What is expected —
Reproduce exactly the run of lines that begins with the one containing "old: turquoise cylinder" and ends with the last line of the records, omitting pictures.

(Saved entries)
※ ※ ※

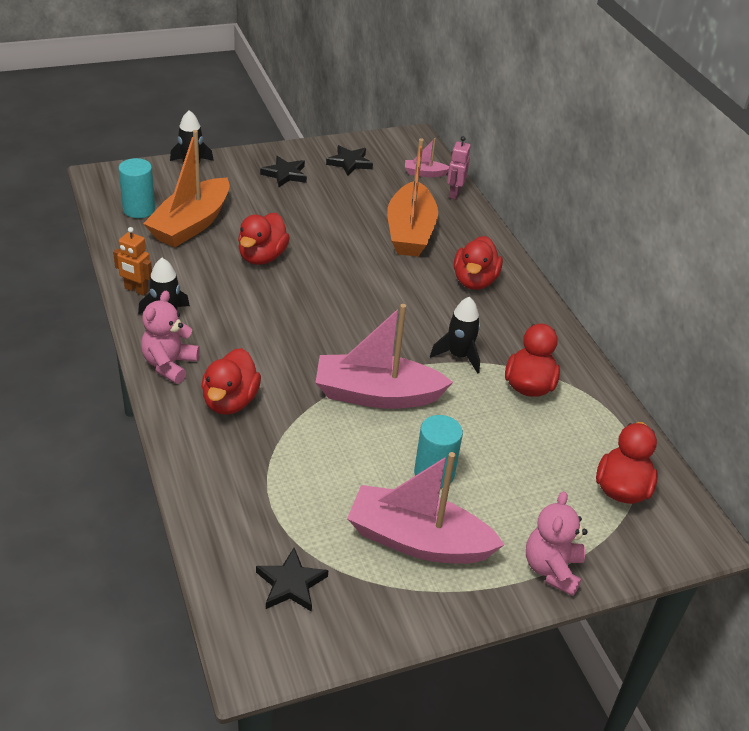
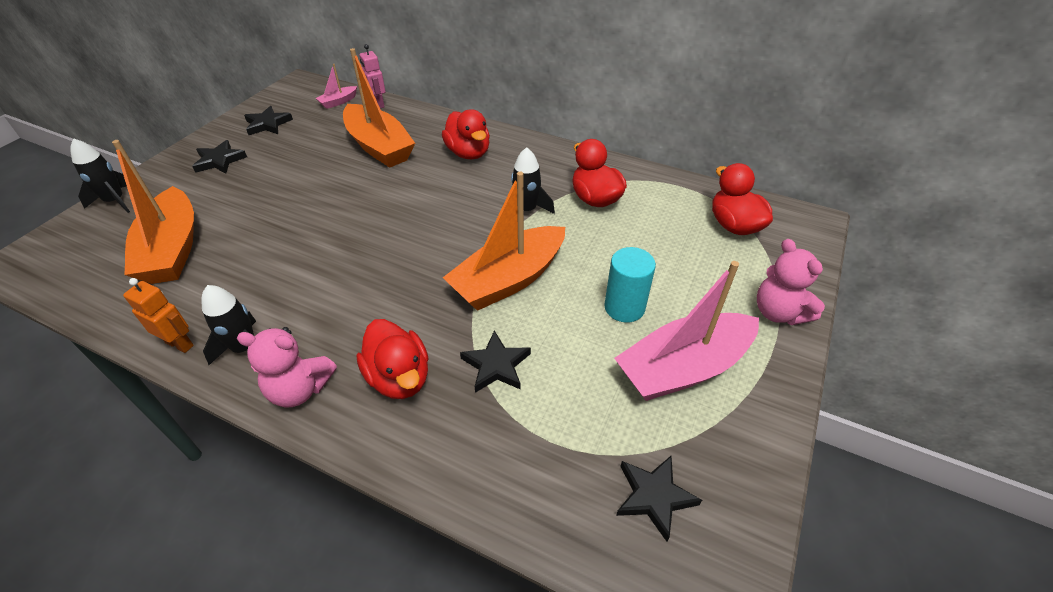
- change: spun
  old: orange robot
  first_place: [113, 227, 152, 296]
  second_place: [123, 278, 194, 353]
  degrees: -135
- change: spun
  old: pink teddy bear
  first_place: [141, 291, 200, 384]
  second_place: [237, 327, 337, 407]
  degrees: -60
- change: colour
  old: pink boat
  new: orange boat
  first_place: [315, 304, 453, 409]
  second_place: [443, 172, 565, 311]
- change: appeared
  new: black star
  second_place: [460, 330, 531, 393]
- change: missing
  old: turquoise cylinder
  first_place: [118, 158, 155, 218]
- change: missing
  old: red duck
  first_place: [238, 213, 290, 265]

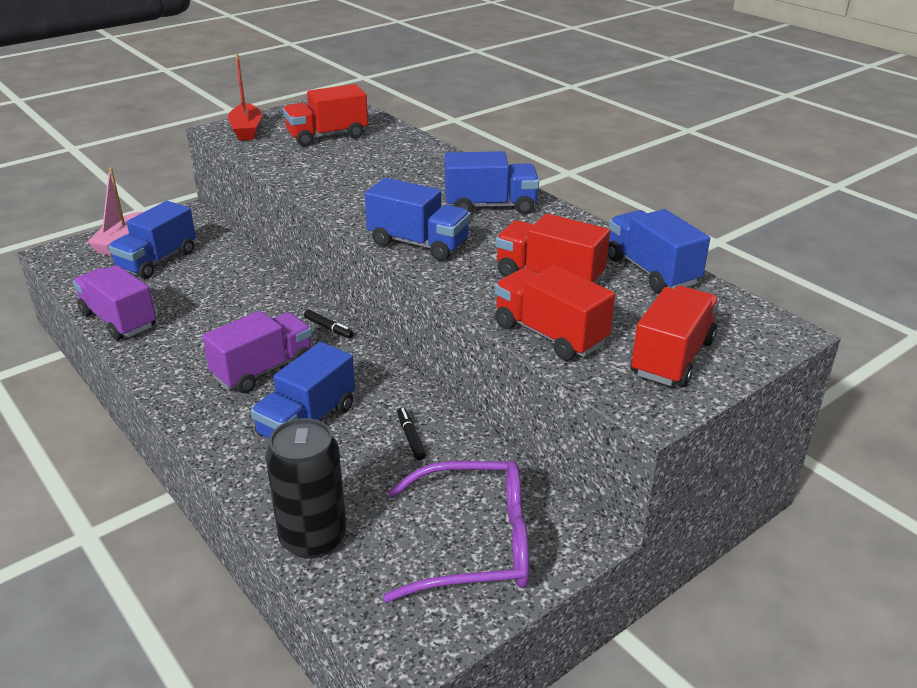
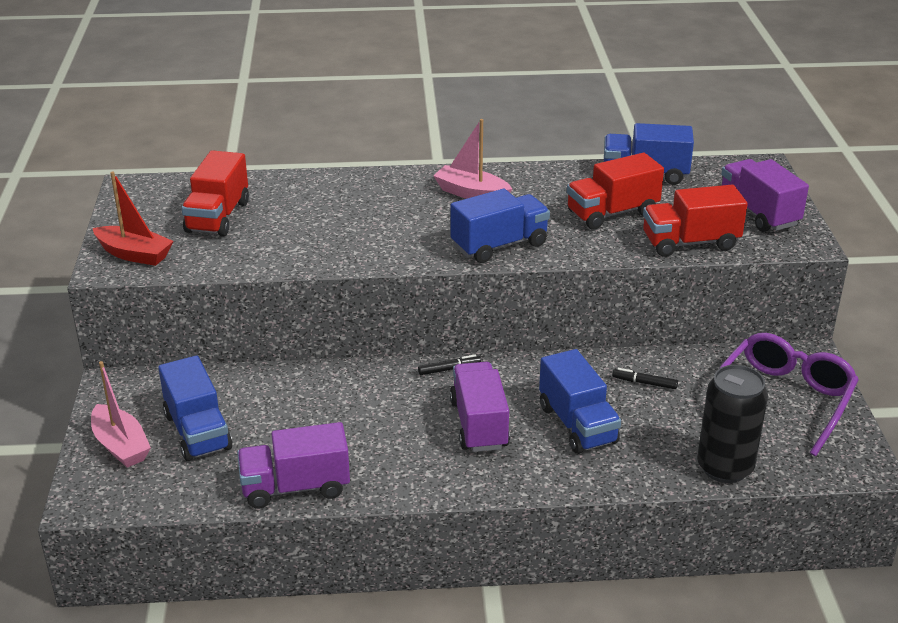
- change: exchanged
  old: blue truck
  new: pink boat
  first_place: [445, 151, 539, 214]
  second_place: [433, 119, 512, 199]
- change: colour
  old: red truck
  new: purple truck
  first_place: [631, 286, 720, 387]
  second_place: [721, 159, 809, 232]

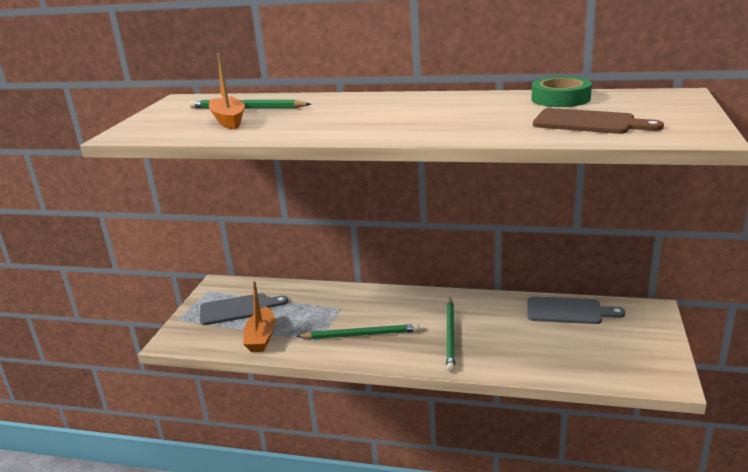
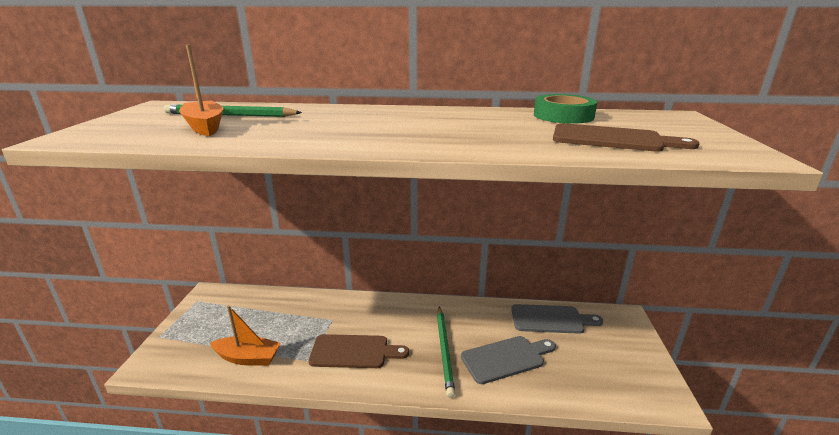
- change: spun
  old: orange boat
  first_place: [243, 281, 276, 352]
  second_place: [210, 305, 281, 366]
  degrees: -75
- change: exchanged
  old: green pencil
  new: brown cutting board
  first_place: [296, 324, 420, 339]
  second_place: [309, 334, 409, 368]
- change: relocated
  old: grey cutting board
  first_place: [200, 293, 288, 325]
  second_place: [461, 336, 556, 384]

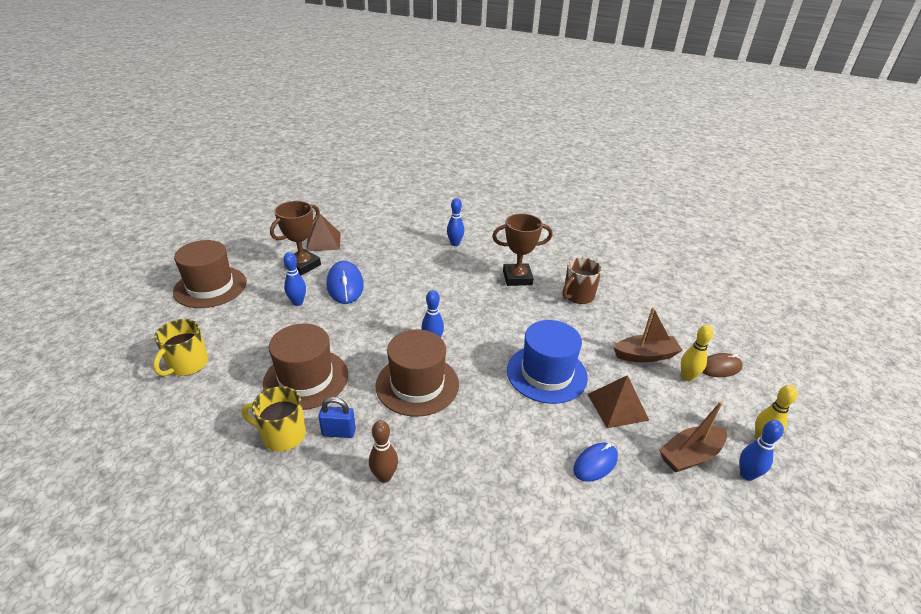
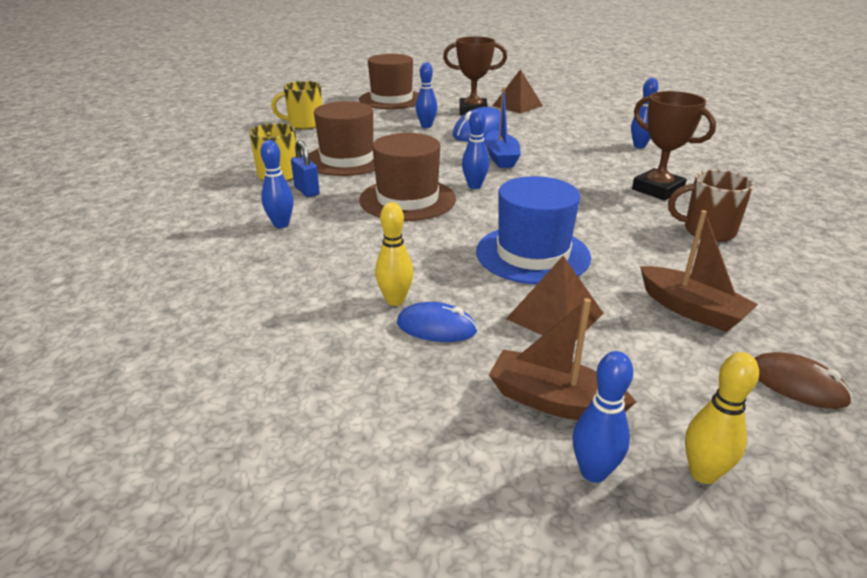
- change: colour
  old: brown bowling pin
  new: blue bowling pin
  first_place: [369, 420, 398, 483]
  second_place: [260, 140, 294, 228]
- change: relocated
  old: yellow bowling pin
  first_place: [681, 325, 713, 381]
  second_place: [375, 202, 413, 306]
- change: appeared
  new: blue boat
  second_place: [484, 88, 521, 168]

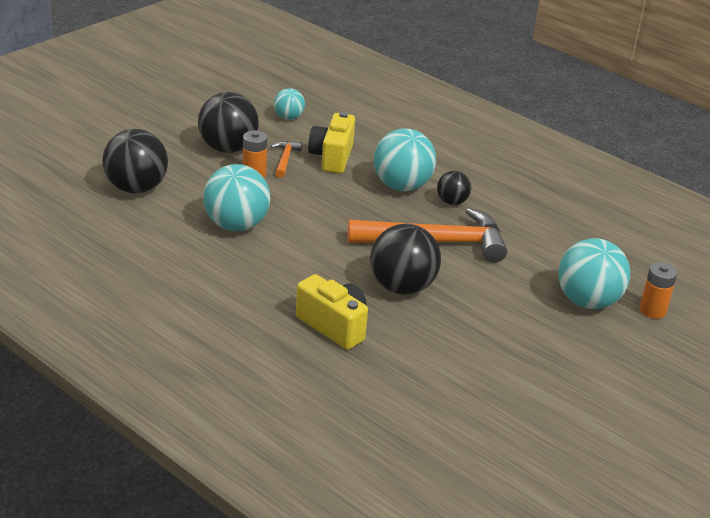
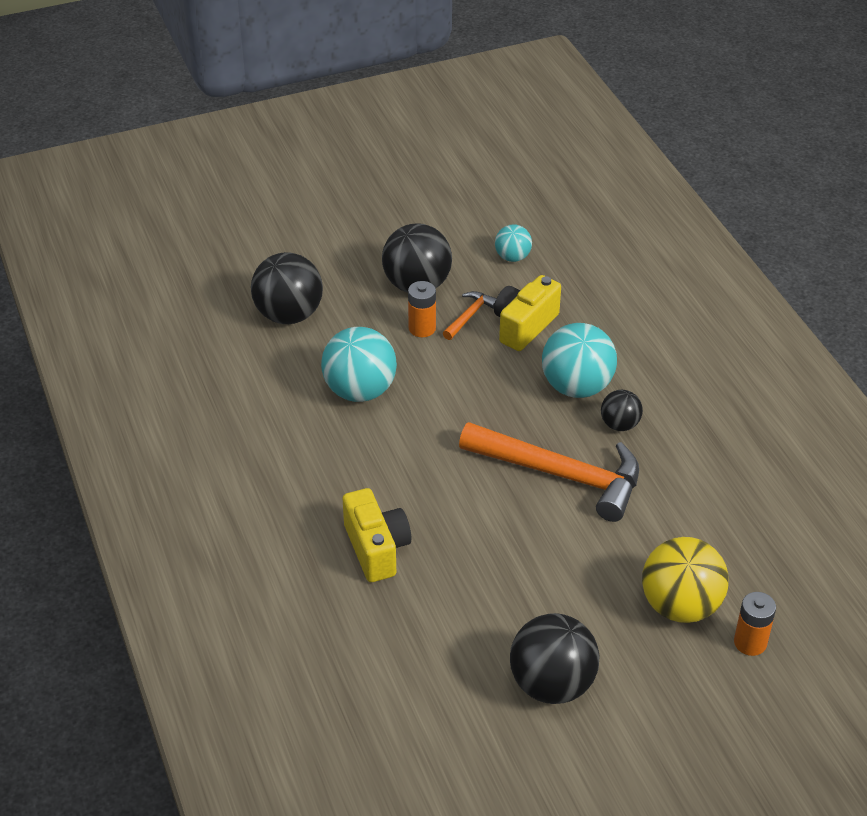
- change: relocated
  old: black ball
  first_place: [370, 224, 441, 294]
  second_place: [510, 613, 600, 704]
- change: colour
  old: turquoise ball
  new: yellow ball
  first_place: [558, 238, 630, 309]
  second_place: [642, 537, 728, 623]

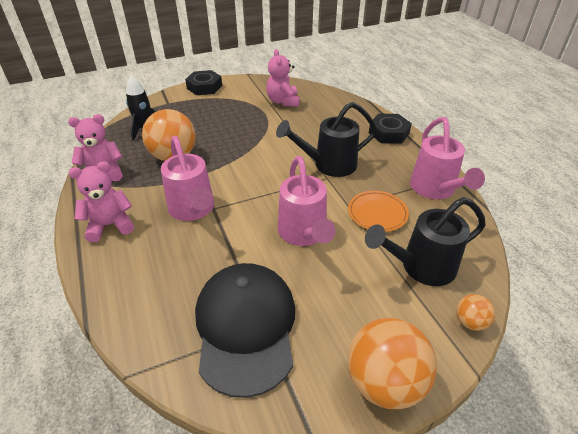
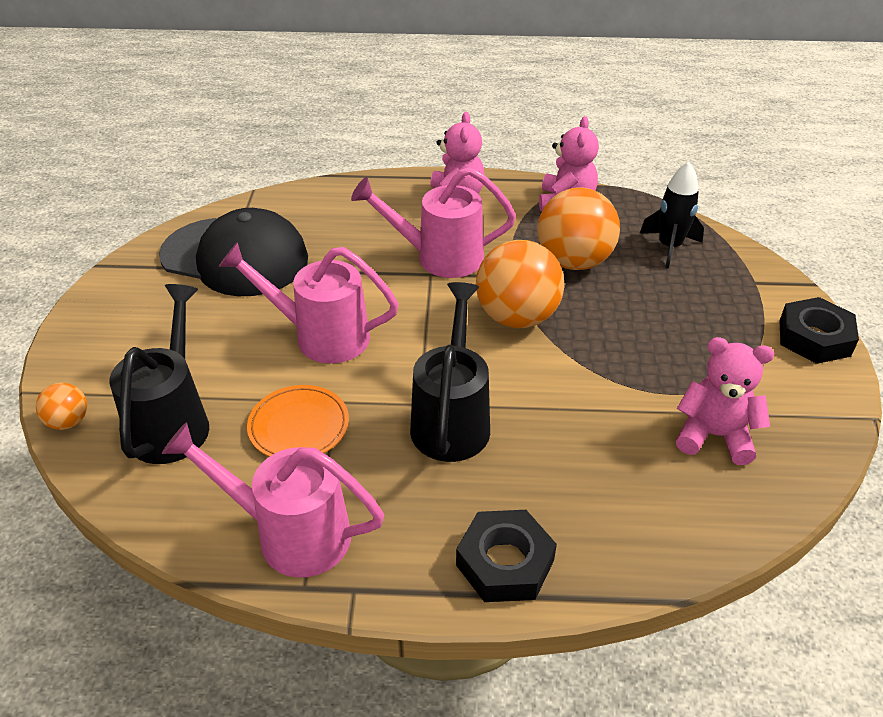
- change: relocated
  old: orange ball
  first_place: [348, 318, 437, 409]
  second_place: [476, 240, 564, 328]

※ ※ ※

Answer to this exercise —
  old: turquoise cylinder
  first_place: [118, 158, 155, 218]
- change: missing
  old: red duck
  first_place: [238, 213, 290, 265]

- change: exchanged
  old: blue truck
  new: pink boat
  first_place: [445, 151, 539, 214]
  second_place: [433, 119, 512, 199]
- change: colour
  old: red truck
  new: purple truck
  first_place: [631, 286, 720, 387]
  second_place: [721, 159, 809, 232]

- change: spun
  old: orange boat
  first_place: [243, 281, 276, 352]
  second_place: [210, 305, 281, 366]
  degrees: -75
- change: exchanged
  old: green pencil
  new: brown cutting board
  first_place: [296, 324, 420, 339]
  second_place: [309, 334, 409, 368]
- change: relocated
  old: grey cutting board
  first_place: [200, 293, 288, 325]
  second_place: [461, 336, 556, 384]

- change: colour
  old: brown bowling pin
  new: blue bowling pin
  first_place: [369, 420, 398, 483]
  second_place: [260, 140, 294, 228]
- change: relocated
  old: yellow bowling pin
  first_place: [681, 325, 713, 381]
  second_place: [375, 202, 413, 306]
- change: appeared
  new: blue boat
  second_place: [484, 88, 521, 168]

- change: relocated
  old: black ball
  first_place: [370, 224, 441, 294]
  second_place: [510, 613, 600, 704]
- change: colour
  old: turquoise ball
  new: yellow ball
  first_place: [558, 238, 630, 309]
  second_place: [642, 537, 728, 623]

- change: relocated
  old: orange ball
  first_place: [348, 318, 437, 409]
  second_place: [476, 240, 564, 328]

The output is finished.